- Opening Delimiter -

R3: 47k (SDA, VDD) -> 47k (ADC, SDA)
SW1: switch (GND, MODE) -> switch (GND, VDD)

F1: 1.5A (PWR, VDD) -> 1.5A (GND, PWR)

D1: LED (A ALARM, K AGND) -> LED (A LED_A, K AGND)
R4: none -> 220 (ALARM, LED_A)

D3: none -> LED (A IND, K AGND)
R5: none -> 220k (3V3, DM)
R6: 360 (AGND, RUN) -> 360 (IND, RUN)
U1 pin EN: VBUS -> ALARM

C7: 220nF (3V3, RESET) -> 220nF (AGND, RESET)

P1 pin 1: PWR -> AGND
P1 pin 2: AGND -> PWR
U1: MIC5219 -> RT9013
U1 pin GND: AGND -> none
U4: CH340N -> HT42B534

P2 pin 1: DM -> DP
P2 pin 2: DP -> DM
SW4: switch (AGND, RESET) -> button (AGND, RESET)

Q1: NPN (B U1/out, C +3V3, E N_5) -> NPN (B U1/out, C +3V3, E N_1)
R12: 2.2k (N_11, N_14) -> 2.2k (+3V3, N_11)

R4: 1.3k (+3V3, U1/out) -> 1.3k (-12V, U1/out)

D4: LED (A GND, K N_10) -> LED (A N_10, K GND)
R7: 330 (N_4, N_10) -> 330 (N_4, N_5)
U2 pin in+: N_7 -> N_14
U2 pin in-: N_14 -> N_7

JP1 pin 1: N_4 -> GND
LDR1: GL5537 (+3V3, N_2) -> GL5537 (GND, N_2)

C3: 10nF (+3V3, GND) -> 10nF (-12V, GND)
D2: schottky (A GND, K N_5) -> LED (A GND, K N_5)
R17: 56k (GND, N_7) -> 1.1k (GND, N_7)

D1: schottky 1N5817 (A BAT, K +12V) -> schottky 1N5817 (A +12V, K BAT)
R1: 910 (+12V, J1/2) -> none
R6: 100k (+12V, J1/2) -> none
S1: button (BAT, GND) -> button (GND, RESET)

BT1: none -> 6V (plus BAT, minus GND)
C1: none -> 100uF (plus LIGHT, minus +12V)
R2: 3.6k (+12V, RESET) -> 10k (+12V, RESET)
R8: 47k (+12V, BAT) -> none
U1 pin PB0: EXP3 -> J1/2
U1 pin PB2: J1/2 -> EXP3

- Closing Delimiter -

WORK ITEM
Those lines of the records that contain the string "plus" should be identified and copied.

EXERCISE ANSWER
BT1: none -> 6V (plus BAT, minus GND)
C1: none -> 100uF (plus LIGHT, minus +12V)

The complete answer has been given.